• _TASK PROMPT_
Write out, exactly and only, the lines that run from the top of the records to the line with "The gâteau [rose] at [423,411] appeared.". Include both ends; exclude pictures.

GIVEN DATA START

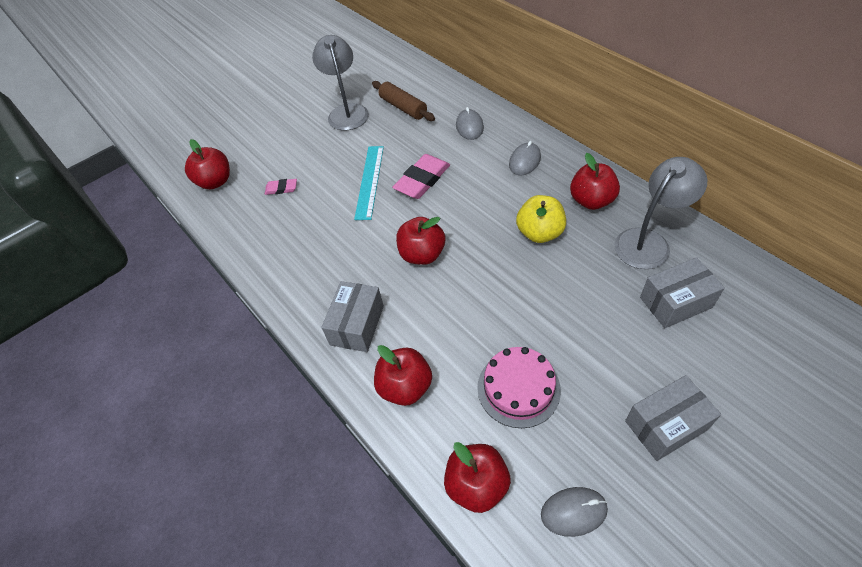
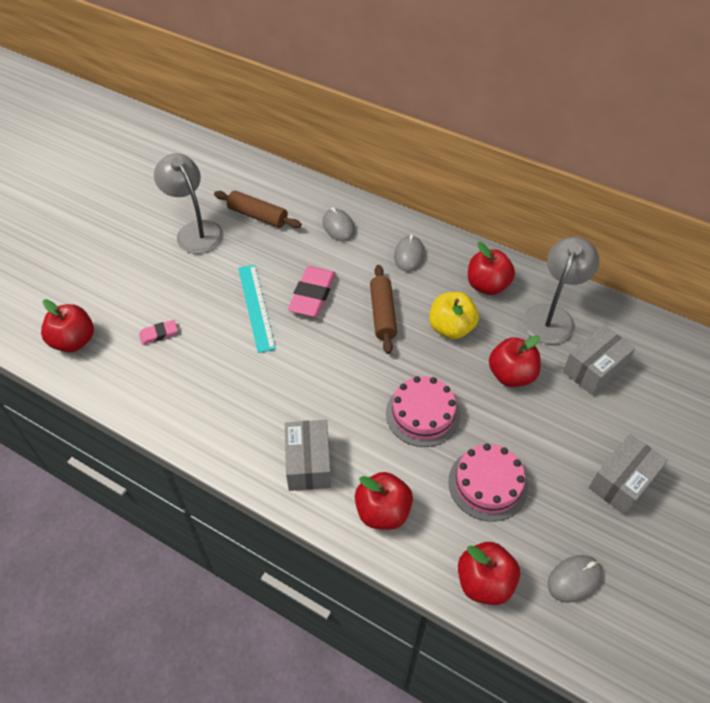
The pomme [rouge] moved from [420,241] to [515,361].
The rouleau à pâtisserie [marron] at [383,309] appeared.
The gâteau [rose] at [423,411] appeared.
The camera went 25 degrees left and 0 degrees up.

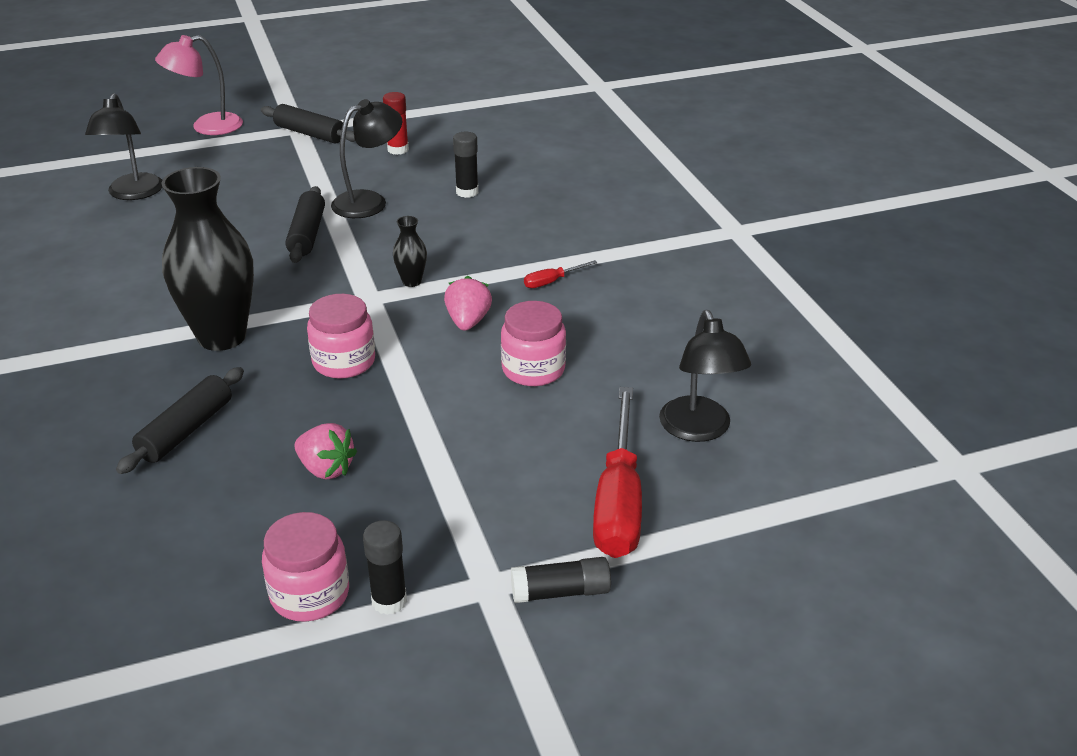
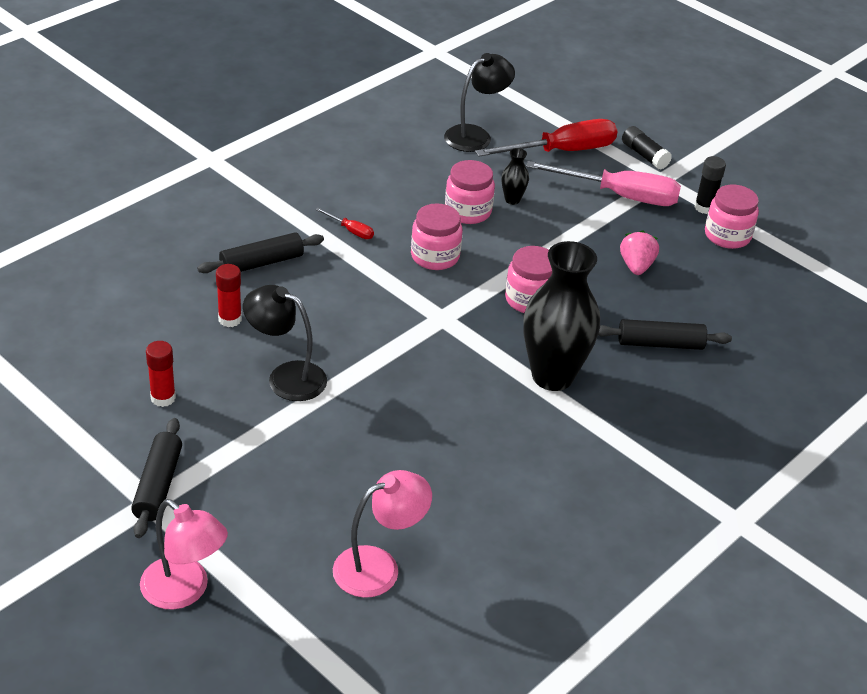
The lampe [noir] at [124,146] became the lampe [rose] at [382,534].
The rouleau à pâtisserie [noir] moved from [305,224] to [260,252].
The vase [noir] moved from [410,251] to [515,176].
The fraise [rose] at [468,303] was replaced by the bocal [rose] at [437,236].
The bâton de colle [noir] at [465,165] became the bâton de colle [rouge] at [229,295].
The tournevis [rose] at [603,183] appeared.
The camera went 120 degrees left and 5 degrees up.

GIVEN DATA END

• _ANSWER TO THIS EXERCISE_
The pomme [rouge] moved from [420,241] to [515,361].
The rouleau à pâtisserie [marron] at [383,309] appeared.
The gâteau [rose] at [423,411] appeared.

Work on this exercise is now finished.